BEGIN Data supplied

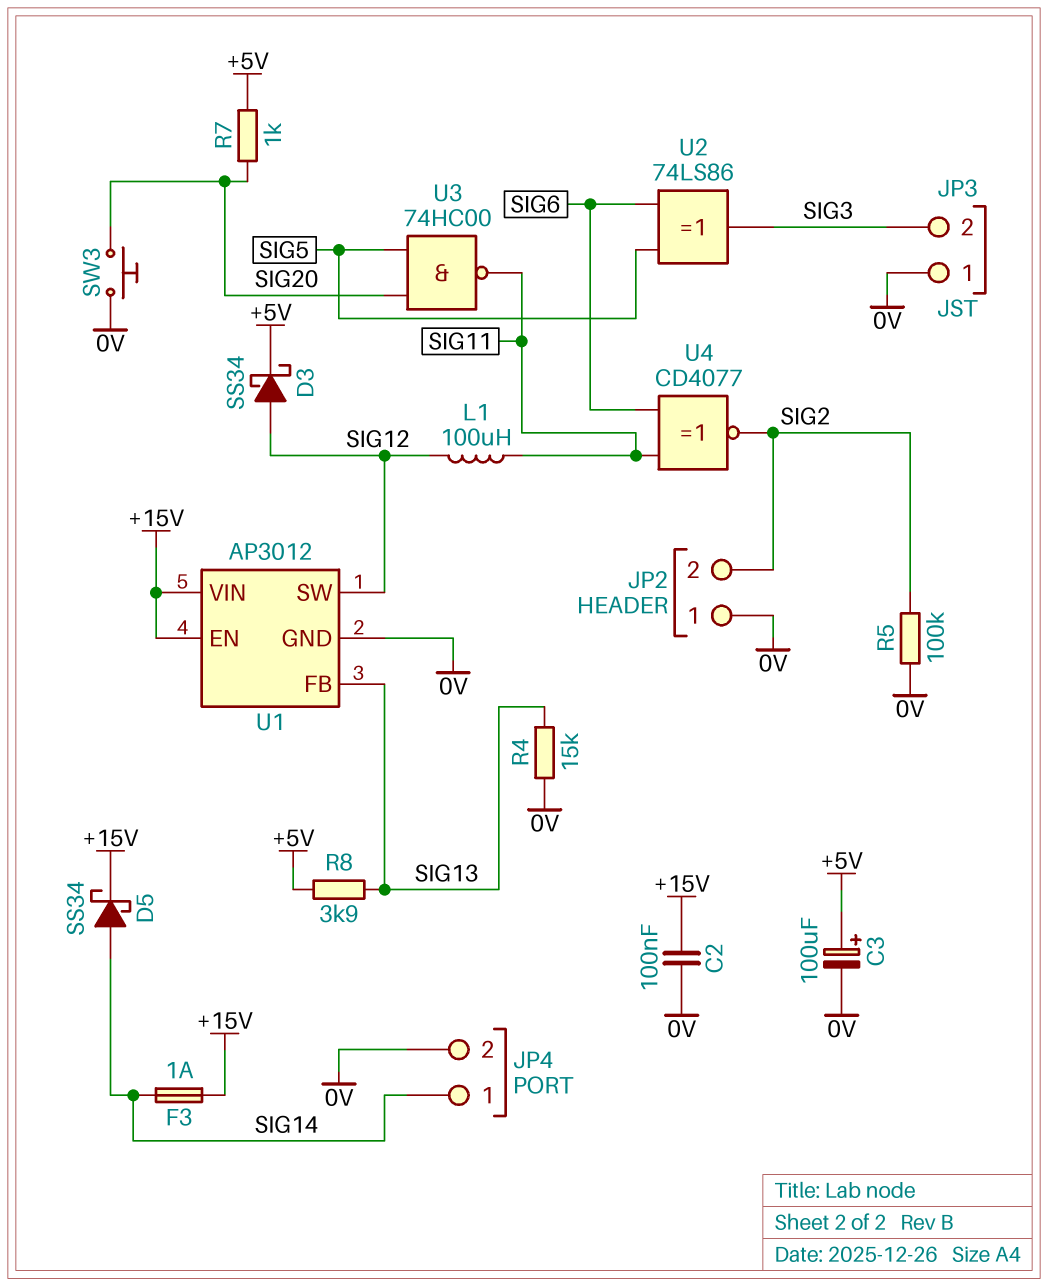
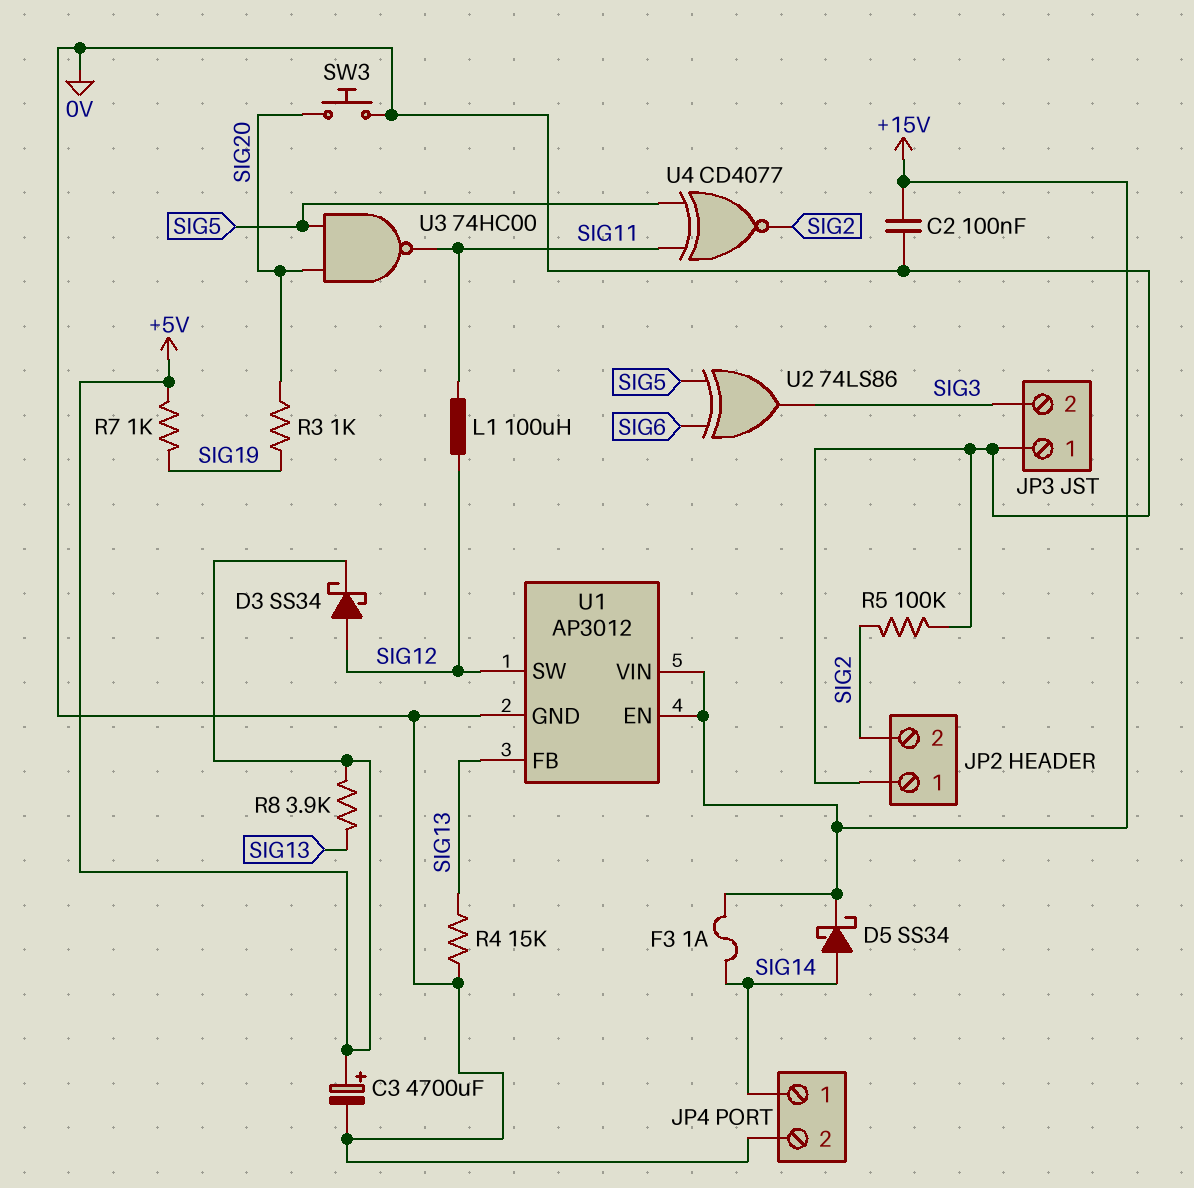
C3: 100uF (plus +5V, minus 0V) -> 4700uF (plus +5V, minus 0V)
R3: none -> 1k (SIG19, SIG20)
R7: 1k (+5V, SIG20) -> 1k (+5V, SIG19)
U4: XNOR CD4077 (in SIG6, in SIG11, out SIG2) -> XNOR CD4077 (in SIG5, in SIG11, out SIG2)

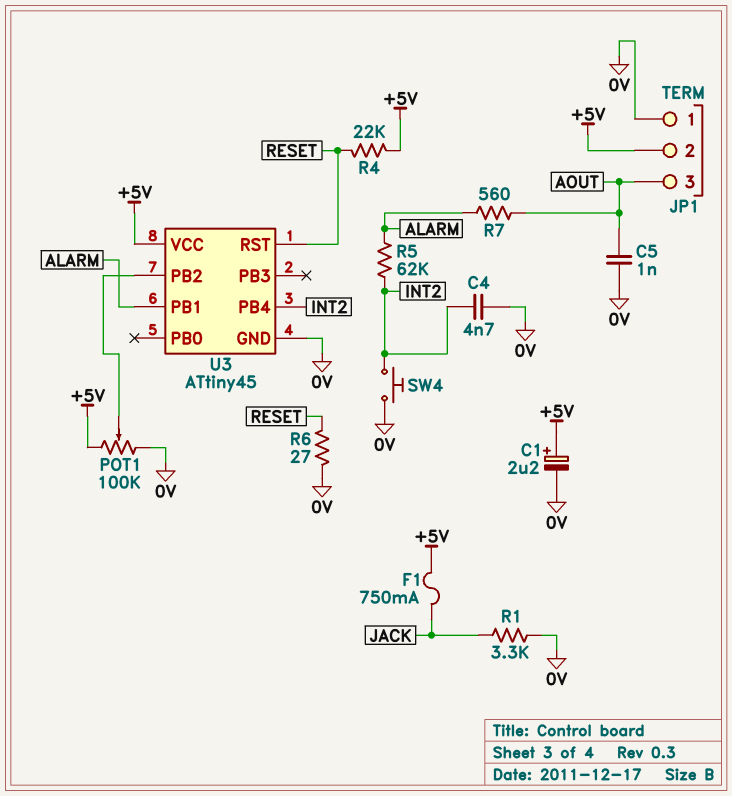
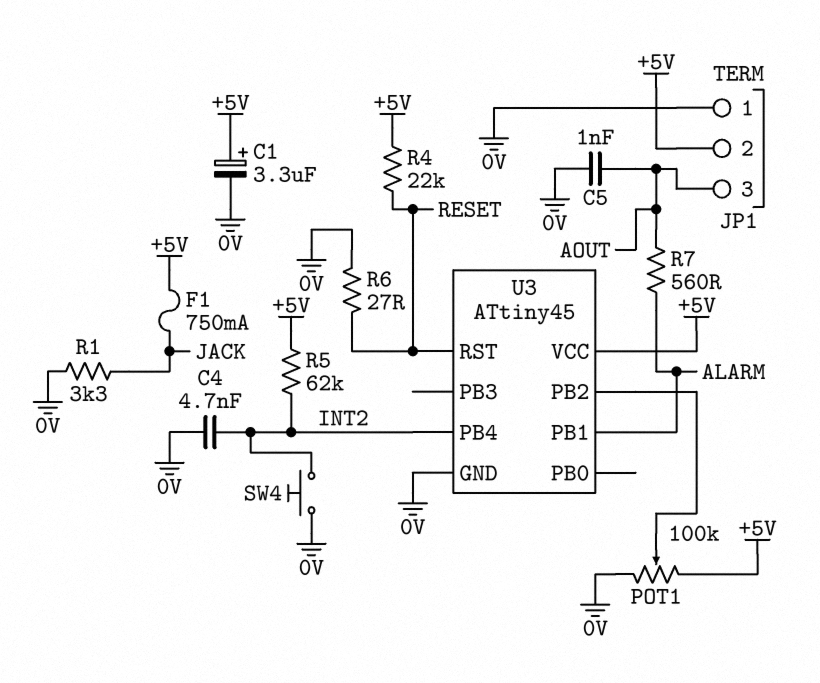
C1: 2.2uF (plus +5V, minus 0V) -> 3.3uF (plus +5V, minus 0V)
R5: 62k (ALARM, INT2) -> 62k (+5V, INT2)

END Data supplied

With pictures removed, write out exactly each line of the entries from the first through the line that holds "C1: 2.2uF (plus".

### Task result
C3: 100uF (plus +5V, minus 0V) -> 4700uF (plus +5V, minus 0V)
R3: none -> 1k (SIG19, SIG20)
R7: 1k (+5V, SIG20) -> 1k (+5V, SIG19)
U4: XNOR CD4077 (in SIG6, in SIG11, out SIG2) -> XNOR CD4077 (in SIG5, in SIG11, out SIG2)

C1: 2.2uF (plus +5V, minus 0V) -> 3.3uF (plus +5V, minus 0V)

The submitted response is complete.